Given information.
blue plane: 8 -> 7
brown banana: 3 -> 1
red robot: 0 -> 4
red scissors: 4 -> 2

--

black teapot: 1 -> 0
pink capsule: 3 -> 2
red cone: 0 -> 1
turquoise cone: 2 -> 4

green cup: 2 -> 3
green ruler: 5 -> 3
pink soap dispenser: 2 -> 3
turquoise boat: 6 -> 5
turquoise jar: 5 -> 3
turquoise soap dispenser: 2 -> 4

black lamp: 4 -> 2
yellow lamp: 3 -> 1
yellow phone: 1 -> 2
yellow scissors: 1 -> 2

* * *

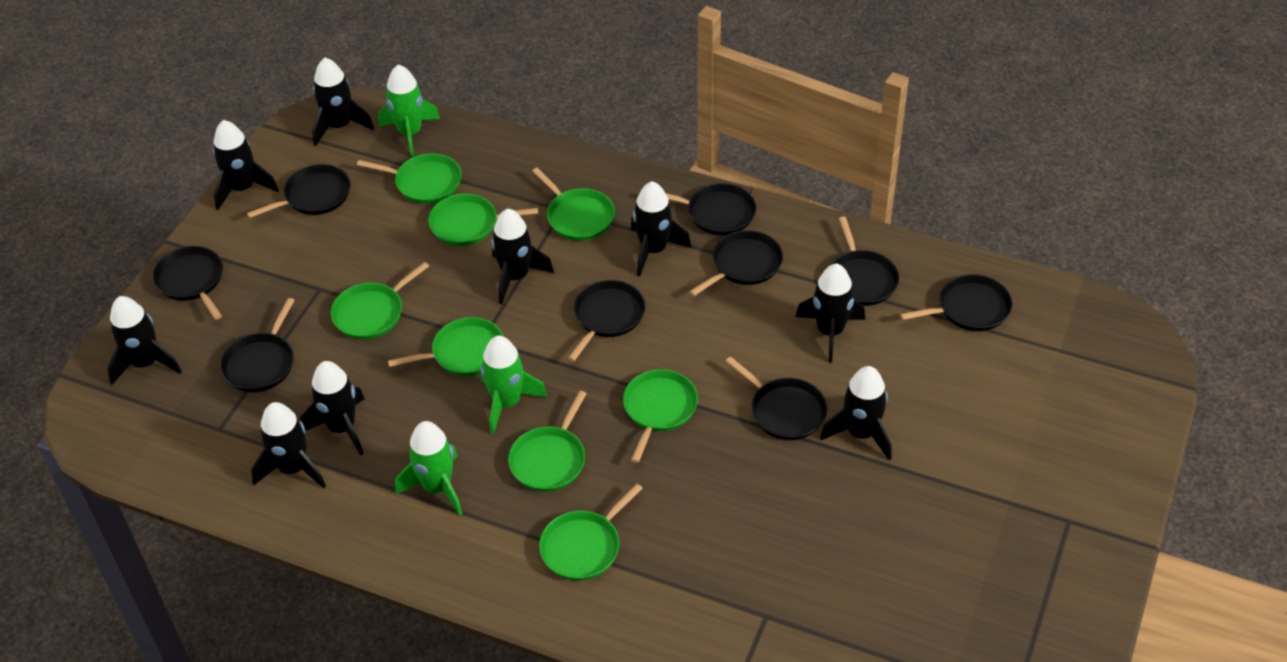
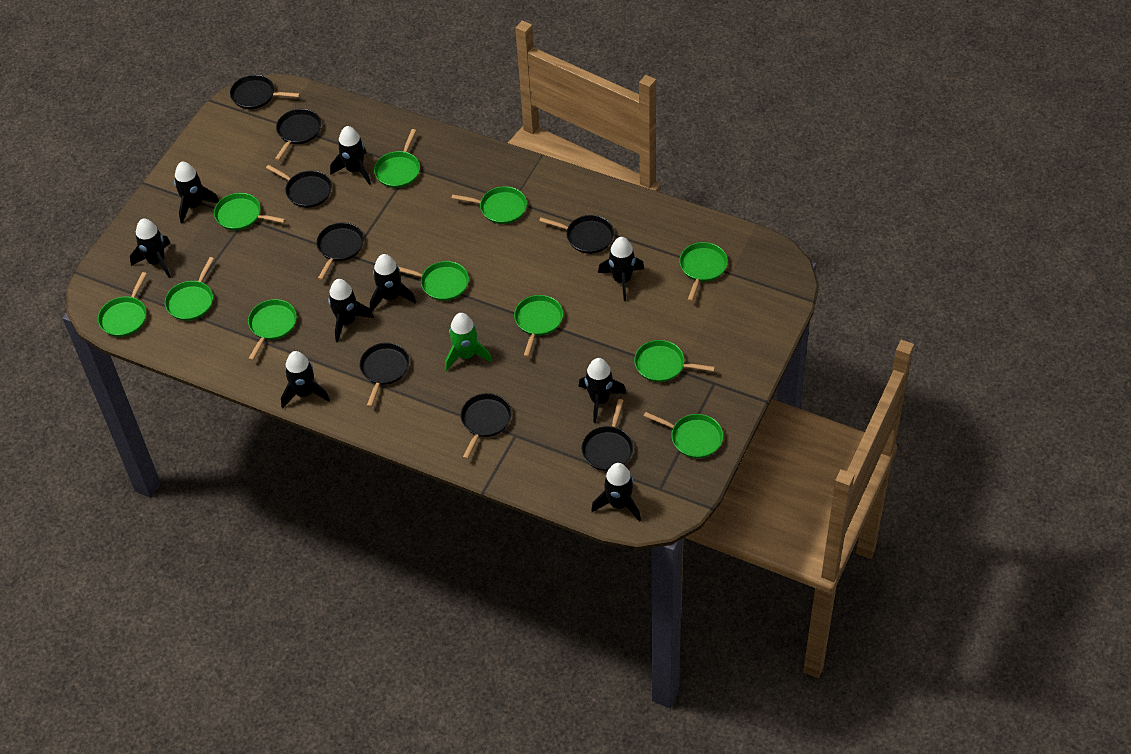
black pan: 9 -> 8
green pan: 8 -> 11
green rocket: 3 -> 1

What is expected.
Could you restate word for word the lines above from the one containing "turquoise boat: 6 -> 5" through the one containing "yellow scissors: 1 -> 2", both included, and nothing else?

Exercise output.
turquoise boat: 6 -> 5
turquoise jar: 5 -> 3
turquoise soap dispenser: 2 -> 4

black lamp: 4 -> 2
yellow lamp: 3 -> 1
yellow phone: 1 -> 2
yellow scissors: 1 -> 2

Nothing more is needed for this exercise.